:: Recorded data

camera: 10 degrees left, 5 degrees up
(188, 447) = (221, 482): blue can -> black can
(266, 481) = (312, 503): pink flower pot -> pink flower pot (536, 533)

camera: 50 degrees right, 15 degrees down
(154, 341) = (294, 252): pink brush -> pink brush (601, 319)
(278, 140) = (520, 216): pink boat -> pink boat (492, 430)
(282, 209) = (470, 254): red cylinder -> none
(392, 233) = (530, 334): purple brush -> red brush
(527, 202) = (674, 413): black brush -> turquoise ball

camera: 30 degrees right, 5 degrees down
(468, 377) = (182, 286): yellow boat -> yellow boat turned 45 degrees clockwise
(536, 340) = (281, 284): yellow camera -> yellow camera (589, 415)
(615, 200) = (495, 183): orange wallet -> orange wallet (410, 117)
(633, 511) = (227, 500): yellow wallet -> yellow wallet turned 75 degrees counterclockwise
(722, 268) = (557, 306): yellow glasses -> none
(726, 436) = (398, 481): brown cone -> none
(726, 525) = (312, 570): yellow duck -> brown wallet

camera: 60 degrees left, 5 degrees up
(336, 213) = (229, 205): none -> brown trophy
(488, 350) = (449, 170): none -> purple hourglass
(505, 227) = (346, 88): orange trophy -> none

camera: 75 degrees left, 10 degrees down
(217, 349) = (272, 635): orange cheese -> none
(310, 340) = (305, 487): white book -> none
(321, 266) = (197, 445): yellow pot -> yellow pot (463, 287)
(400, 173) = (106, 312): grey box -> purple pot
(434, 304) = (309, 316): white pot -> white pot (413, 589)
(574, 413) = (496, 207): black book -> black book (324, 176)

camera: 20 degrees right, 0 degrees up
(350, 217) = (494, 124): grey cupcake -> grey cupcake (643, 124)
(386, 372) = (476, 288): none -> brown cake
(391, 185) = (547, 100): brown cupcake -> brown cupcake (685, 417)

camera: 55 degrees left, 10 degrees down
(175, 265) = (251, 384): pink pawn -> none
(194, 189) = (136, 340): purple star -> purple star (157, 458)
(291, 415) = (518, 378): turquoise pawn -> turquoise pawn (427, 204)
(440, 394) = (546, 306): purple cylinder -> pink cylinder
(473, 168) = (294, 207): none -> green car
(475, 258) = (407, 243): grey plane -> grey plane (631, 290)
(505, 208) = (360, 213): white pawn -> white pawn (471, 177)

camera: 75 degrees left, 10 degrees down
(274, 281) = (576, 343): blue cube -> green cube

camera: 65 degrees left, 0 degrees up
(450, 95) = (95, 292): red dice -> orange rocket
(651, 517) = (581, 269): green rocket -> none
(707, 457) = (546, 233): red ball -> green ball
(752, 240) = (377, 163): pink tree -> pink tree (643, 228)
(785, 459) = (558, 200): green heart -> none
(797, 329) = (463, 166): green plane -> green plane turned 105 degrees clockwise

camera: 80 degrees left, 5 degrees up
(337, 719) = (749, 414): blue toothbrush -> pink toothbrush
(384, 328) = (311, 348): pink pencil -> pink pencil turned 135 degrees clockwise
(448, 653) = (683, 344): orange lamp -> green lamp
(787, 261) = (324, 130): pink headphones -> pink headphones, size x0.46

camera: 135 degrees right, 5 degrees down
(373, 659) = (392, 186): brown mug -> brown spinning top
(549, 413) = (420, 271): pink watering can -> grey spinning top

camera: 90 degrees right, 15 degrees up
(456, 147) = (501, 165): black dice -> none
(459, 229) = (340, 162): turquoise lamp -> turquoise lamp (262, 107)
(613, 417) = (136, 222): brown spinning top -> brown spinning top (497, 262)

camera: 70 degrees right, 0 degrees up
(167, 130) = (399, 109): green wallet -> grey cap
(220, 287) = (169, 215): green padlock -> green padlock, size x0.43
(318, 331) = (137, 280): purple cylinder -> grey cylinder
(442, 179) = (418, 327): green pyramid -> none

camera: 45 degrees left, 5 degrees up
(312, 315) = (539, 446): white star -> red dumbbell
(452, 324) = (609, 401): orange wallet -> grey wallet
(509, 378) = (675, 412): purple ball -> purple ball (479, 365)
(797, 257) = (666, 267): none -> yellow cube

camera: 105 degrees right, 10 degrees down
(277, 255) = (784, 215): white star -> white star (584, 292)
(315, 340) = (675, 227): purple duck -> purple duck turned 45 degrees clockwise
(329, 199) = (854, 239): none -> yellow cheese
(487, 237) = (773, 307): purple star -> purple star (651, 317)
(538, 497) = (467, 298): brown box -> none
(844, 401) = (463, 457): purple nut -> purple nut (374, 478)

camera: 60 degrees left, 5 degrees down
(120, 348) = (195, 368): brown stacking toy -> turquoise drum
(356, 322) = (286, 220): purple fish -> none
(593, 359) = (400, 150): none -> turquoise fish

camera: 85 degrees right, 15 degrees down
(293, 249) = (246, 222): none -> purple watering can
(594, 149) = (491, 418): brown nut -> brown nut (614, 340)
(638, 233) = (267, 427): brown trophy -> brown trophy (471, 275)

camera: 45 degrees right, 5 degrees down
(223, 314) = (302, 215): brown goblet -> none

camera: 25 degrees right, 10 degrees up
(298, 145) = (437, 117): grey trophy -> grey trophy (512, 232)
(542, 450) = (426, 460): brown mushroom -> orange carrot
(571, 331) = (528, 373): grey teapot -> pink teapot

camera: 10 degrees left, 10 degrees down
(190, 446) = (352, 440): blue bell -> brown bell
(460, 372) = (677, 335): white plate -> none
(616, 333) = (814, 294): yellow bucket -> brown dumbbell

::::

▶ Task to complete
Return the full data, every line of it, with nothing altered.

▶ Solution to this task
camera: 10 degrees left, 5 degrees up
(188, 447) = (221, 482): blue can -> black can
(266, 481) = (312, 503): pink flower pot -> pink flower pot (536, 533)

camera: 50 degrees right, 15 degrees down
(154, 341) = (294, 252): pink brush -> pink brush (601, 319)
(278, 140) = (520, 216): pink boat -> pink boat (492, 430)
(282, 209) = (470, 254): red cylinder -> none
(392, 233) = (530, 334): purple brush -> red brush
(527, 202) = (674, 413): black brush -> turquoise ball

camera: 30 degrees right, 5 degrees down
(468, 377) = (182, 286): yellow boat -> yellow boat turned 45 degrees clockwise
(536, 340) = (281, 284): yellow camera -> yellow camera (589, 415)
(615, 200) = (495, 183): orange wallet -> orange wallet (410, 117)
(633, 511) = (227, 500): yellow wallet -> yellow wallet turned 75 degrees counterclockwise
(722, 268) = (557, 306): yellow glasses -> none
(726, 436) = (398, 481): brown cone -> none
(726, 525) = (312, 570): yellow duck -> brown wallet

camera: 60 degrees left, 5 degrees up
(336, 213) = (229, 205): none -> brown trophy
(488, 350) = (449, 170): none -> purple hourglass
(505, 227) = (346, 88): orange trophy -> none

camera: 75 degrees left, 10 degrees down
(217, 349) = (272, 635): orange cheese -> none
(310, 340) = (305, 487): white book -> none
(321, 266) = (197, 445): yellow pot -> yellow pot (463, 287)
(400, 173) = (106, 312): grey box -> purple pot
(434, 304) = (309, 316): white pot -> white pot (413, 589)
(574, 413) = (496, 207): black book -> black book (324, 176)

camera: 20 degrees right, 0 degrees up
(350, 217) = (494, 124): grey cupcake -> grey cupcake (643, 124)
(386, 372) = (476, 288): none -> brown cake
(391, 185) = (547, 100): brown cupcake -> brown cupcake (685, 417)

camera: 55 degrees left, 10 degrees down
(175, 265) = (251, 384): pink pawn -> none
(194, 189) = (136, 340): purple star -> purple star (157, 458)
(291, 415) = (518, 378): turquoise pawn -> turquoise pawn (427, 204)
(440, 394) = (546, 306): purple cylinder -> pink cylinder
(473, 168) = (294, 207): none -> green car
(475, 258) = (407, 243): grey plane -> grey plane (631, 290)
(505, 208) = (360, 213): white pawn -> white pawn (471, 177)

camera: 75 degrees left, 10 degrees down
(274, 281) = (576, 343): blue cube -> green cube

camera: 65 degrees left, 0 degrees up
(450, 95) = (95, 292): red dice -> orange rocket
(651, 517) = (581, 269): green rocket -> none
(707, 457) = (546, 233): red ball -> green ball
(752, 240) = (377, 163): pink tree -> pink tree (643, 228)
(785, 459) = (558, 200): green heart -> none
(797, 329) = (463, 166): green plane -> green plane turned 105 degrees clockwise

camera: 80 degrees left, 5 degrees up
(337, 719) = (749, 414): blue toothbrush -> pink toothbrush
(384, 328) = (311, 348): pink pencil -> pink pencil turned 135 degrees clockwise
(448, 653) = (683, 344): orange lamp -> green lamp
(787, 261) = (324, 130): pink headphones -> pink headphones, size x0.46

camera: 135 degrees right, 5 degrees down
(373, 659) = (392, 186): brown mug -> brown spinning top
(549, 413) = (420, 271): pink watering can -> grey spinning top

camera: 90 degrees right, 15 degrees up
(456, 147) = (501, 165): black dice -> none
(459, 229) = (340, 162): turquoise lamp -> turquoise lamp (262, 107)
(613, 417) = (136, 222): brown spinning top -> brown spinning top (497, 262)

camera: 70 degrees right, 0 degrees up
(167, 130) = (399, 109): green wallet -> grey cap
(220, 287) = (169, 215): green padlock -> green padlock, size x0.43
(318, 331) = (137, 280): purple cylinder -> grey cylinder
(442, 179) = (418, 327): green pyramid -> none

camera: 45 degrees left, 5 degrees up
(312, 315) = (539, 446): white star -> red dumbbell
(452, 324) = (609, 401): orange wallet -> grey wallet
(509, 378) = (675, 412): purple ball -> purple ball (479, 365)
(797, 257) = (666, 267): none -> yellow cube

camera: 105 degrees right, 10 degrees down
(277, 255) = (784, 215): white star -> white star (584, 292)
(315, 340) = (675, 227): purple duck -> purple duck turned 45 degrees clockwise
(329, 199) = (854, 239): none -> yellow cheese
(487, 237) = (773, 307): purple star -> purple star (651, 317)
(538, 497) = (467, 298): brown box -> none
(844, 401) = (463, 457): purple nut -> purple nut (374, 478)

camera: 60 degrees left, 5 degrees down
(120, 348) = (195, 368): brown stacking toy -> turquoise drum
(356, 322) = (286, 220): purple fish -> none
(593, 359) = (400, 150): none -> turquoise fish

camera: 85 degrees right, 15 degrees down
(293, 249) = (246, 222): none -> purple watering can
(594, 149) = (491, 418): brown nut -> brown nut (614, 340)
(638, 233) = (267, 427): brown trophy -> brown trophy (471, 275)

camera: 45 degrees right, 5 degrees down
(223, 314) = (302, 215): brown goblet -> none

camera: 25 degrees right, 10 degrees up
(298, 145) = (437, 117): grey trophy -> grey trophy (512, 232)
(542, 450) = (426, 460): brown mushroom -> orange carrot
(571, 331) = (528, 373): grey teapot -> pink teapot

camera: 10 degrees left, 10 degrees down
(190, 446) = (352, 440): blue bell -> brown bell
(460, 372) = (677, 335): white plate -> none
(616, 333) = (814, 294): yellow bucket -> brown dumbbell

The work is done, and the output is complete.